Source data Start Marker

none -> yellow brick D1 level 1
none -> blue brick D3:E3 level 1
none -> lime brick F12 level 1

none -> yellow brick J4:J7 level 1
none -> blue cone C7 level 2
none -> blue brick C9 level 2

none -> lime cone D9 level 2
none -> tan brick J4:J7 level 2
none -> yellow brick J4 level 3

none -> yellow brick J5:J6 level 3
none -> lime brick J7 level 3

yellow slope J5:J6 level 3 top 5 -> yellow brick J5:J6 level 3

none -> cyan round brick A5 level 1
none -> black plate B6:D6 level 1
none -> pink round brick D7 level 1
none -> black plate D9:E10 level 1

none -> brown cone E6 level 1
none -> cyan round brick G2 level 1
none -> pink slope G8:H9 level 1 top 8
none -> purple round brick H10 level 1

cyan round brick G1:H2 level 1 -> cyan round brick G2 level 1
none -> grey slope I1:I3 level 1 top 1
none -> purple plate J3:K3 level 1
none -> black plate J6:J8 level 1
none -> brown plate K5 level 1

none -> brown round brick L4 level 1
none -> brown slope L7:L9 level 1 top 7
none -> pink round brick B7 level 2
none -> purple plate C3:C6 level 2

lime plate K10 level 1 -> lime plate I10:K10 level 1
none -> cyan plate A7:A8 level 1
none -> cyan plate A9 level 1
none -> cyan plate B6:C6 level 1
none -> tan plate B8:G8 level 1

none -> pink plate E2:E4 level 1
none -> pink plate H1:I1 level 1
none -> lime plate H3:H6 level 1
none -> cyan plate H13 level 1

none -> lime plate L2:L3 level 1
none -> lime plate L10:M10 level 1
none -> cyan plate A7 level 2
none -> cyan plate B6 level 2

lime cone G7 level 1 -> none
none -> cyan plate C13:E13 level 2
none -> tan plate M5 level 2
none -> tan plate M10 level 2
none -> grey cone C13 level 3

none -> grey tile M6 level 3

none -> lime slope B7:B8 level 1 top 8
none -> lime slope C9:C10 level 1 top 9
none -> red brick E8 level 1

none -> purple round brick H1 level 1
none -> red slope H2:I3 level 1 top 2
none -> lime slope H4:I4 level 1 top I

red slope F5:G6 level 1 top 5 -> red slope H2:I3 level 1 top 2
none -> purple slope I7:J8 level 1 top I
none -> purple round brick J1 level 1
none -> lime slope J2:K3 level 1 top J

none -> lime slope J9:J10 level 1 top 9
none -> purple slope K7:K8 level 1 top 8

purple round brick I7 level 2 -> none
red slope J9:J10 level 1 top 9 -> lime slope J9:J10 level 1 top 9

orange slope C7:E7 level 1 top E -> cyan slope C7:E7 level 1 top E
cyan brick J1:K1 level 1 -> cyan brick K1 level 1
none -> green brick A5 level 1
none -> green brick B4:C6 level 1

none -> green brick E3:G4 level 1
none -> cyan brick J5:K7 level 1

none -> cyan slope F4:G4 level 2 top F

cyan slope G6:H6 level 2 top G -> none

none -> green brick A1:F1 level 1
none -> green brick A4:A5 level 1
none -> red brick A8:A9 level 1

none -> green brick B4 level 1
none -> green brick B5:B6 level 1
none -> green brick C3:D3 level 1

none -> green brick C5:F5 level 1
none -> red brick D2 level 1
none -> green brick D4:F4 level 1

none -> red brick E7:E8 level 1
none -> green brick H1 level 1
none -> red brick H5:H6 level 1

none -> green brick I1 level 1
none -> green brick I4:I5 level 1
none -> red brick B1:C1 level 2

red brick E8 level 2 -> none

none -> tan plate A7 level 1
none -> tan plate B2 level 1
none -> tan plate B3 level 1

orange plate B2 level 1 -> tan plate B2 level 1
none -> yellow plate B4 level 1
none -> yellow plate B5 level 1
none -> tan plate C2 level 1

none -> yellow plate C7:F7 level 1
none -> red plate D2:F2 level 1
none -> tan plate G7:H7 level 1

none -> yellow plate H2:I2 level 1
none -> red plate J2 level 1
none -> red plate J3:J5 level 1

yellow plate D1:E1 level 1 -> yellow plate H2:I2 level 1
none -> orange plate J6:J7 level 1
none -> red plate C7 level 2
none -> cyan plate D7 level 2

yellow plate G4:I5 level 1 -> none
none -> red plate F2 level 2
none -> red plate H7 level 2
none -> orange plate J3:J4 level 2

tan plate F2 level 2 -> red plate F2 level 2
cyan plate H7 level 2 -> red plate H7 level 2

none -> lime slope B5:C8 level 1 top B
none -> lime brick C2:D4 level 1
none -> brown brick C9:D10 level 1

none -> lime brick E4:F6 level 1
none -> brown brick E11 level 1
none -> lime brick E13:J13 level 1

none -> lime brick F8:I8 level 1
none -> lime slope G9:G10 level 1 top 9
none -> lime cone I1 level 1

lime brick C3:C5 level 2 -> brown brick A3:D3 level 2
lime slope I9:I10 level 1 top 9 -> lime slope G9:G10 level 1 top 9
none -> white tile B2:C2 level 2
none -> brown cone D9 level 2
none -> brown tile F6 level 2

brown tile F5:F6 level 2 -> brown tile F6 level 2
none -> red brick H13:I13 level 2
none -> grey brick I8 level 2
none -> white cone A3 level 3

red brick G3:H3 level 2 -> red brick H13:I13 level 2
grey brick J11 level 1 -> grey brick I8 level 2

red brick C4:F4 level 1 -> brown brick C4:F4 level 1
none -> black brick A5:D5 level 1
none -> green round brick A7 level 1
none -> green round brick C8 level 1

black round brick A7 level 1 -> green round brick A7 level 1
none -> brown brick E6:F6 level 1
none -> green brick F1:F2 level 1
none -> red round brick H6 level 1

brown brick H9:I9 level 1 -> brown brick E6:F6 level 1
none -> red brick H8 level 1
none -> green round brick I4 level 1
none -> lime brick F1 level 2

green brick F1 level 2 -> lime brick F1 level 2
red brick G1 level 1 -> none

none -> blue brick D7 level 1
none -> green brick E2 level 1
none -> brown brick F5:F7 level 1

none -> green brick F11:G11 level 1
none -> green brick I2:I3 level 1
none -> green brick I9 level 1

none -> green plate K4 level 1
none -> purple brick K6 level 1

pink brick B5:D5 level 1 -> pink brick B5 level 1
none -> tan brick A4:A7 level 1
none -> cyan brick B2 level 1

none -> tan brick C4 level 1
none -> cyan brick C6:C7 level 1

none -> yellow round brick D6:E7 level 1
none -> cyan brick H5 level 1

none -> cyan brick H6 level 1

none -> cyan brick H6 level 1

Source data End Marker

Work task
Return, word for word, the lines of the data above from the line with "none -> red brick E8 level 1" through the line with "none -> lime slope J2:K3 level 1 top J", inclusive.

Final answer
none -> red brick E8 level 1

none -> purple round brick H1 level 1
none -> red slope H2:I3 level 1 top 2
none -> lime slope H4:I4 level 1 top I

red slope F5:G6 level 1 top 5 -> red slope H2:I3 level 1 top 2
none -> purple slope I7:J8 level 1 top I
none -> purple round brick J1 level 1
none -> lime slope J2:K3 level 1 top J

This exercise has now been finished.